- PROBLEM TO SOLVE:
Ignoring every picture, return the lines of the listing below word for word, from the line that holds "R101: 91k (N_11, N_26) -> 91k (N_11, N_12)" through the line that holds "R111: 1.2k (IC104/Q9, N_2)".

____________

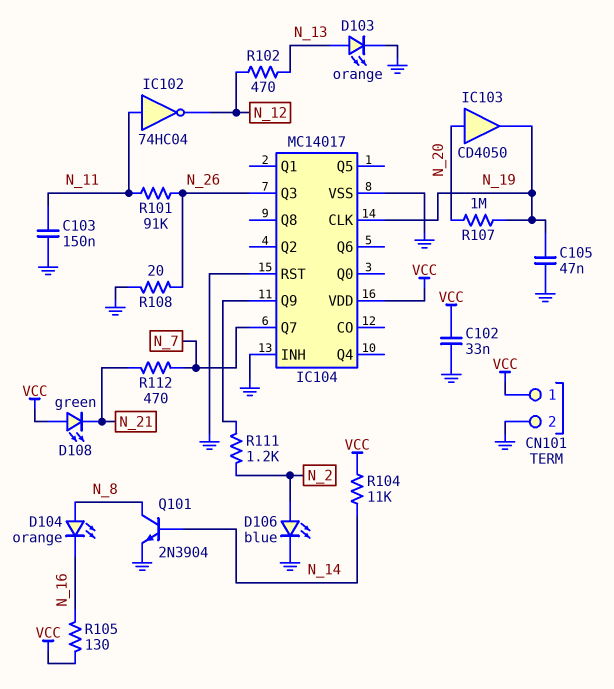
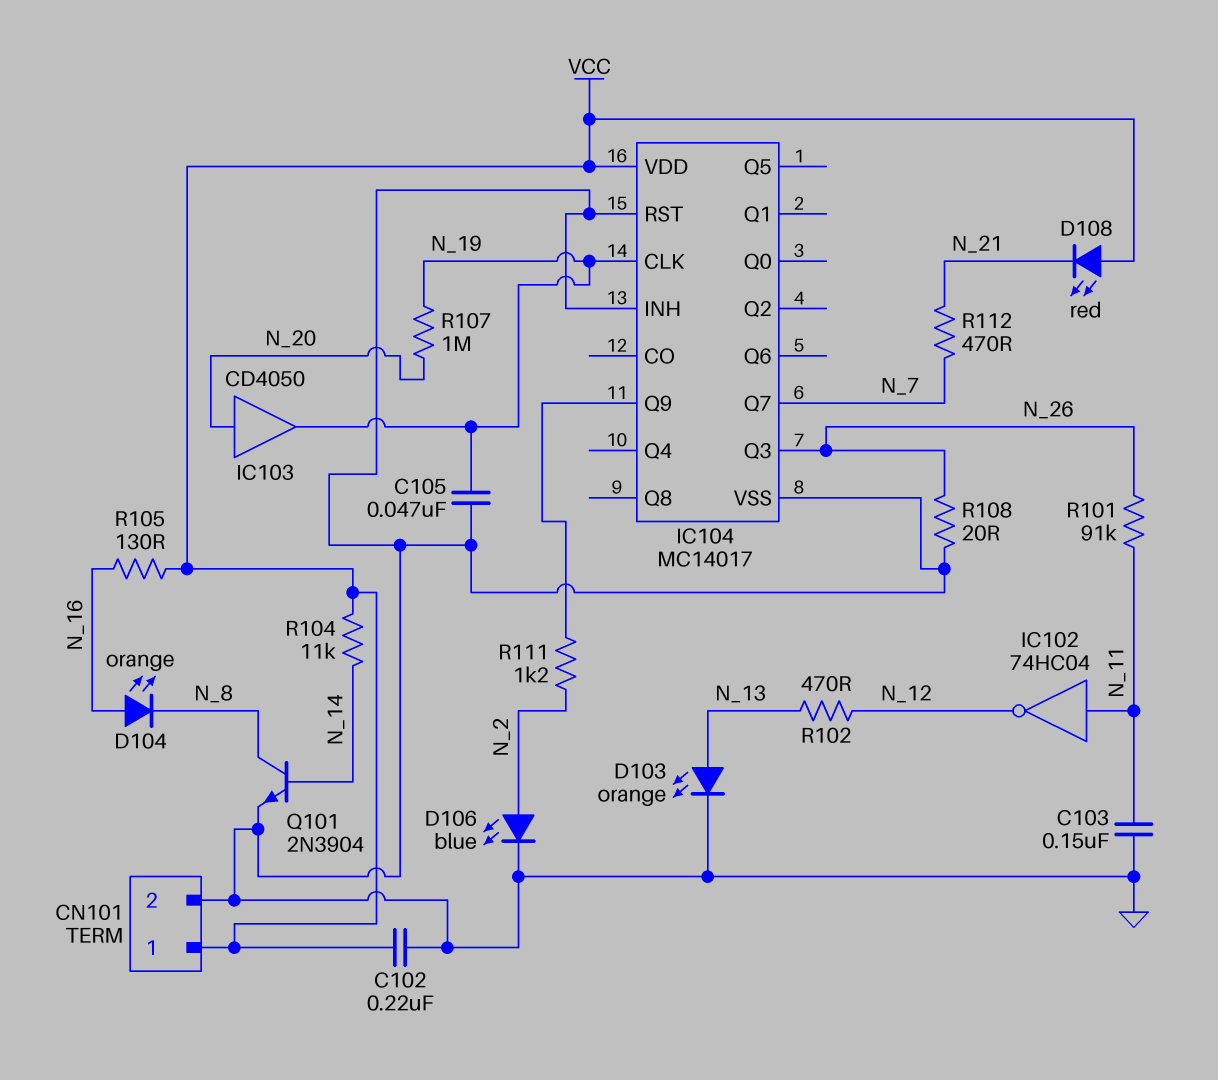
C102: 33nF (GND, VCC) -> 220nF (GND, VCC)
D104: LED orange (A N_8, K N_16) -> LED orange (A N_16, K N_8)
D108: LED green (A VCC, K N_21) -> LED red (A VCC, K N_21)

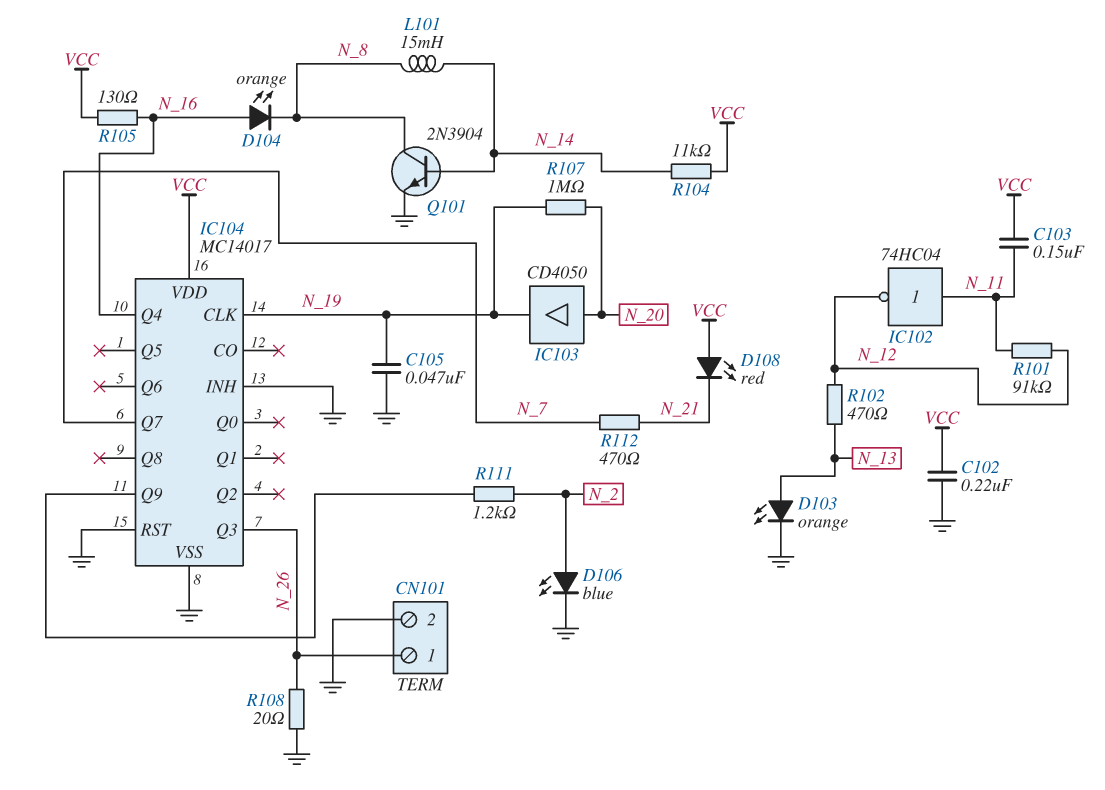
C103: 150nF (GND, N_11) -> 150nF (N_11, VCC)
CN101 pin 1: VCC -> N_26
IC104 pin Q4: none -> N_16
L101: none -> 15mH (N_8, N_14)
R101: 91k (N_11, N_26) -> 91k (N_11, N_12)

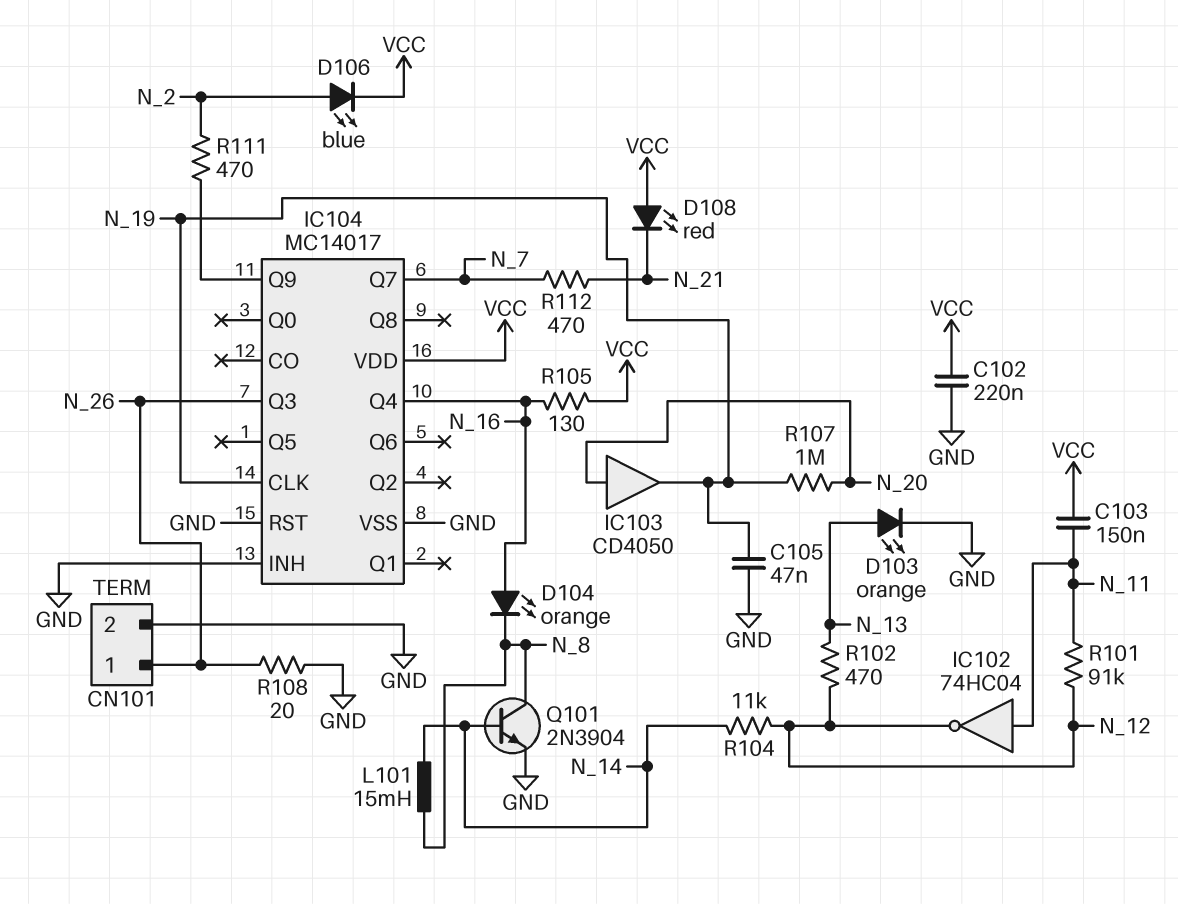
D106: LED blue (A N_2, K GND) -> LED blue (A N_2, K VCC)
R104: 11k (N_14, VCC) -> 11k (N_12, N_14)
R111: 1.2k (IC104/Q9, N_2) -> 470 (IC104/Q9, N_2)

____________

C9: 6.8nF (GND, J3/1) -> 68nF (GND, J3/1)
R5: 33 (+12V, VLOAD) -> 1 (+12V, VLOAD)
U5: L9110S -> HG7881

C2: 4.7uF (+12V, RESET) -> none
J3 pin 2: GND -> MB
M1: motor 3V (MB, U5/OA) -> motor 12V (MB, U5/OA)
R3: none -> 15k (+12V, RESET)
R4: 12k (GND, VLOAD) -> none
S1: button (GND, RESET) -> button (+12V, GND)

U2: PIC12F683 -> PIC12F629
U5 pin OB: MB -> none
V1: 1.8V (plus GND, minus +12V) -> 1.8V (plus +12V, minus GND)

____________

- RESPONSE BELOW:
R101: 91k (N_11, N_26) -> 91k (N_11, N_12)

D106: LED blue (A N_2, K GND) -> LED blue (A N_2, K VCC)
R104: 11k (N_14, VCC) -> 11k (N_12, N_14)
R111: 1.2k (IC104/Q9, N_2) -> 470 (IC104/Q9, N_2)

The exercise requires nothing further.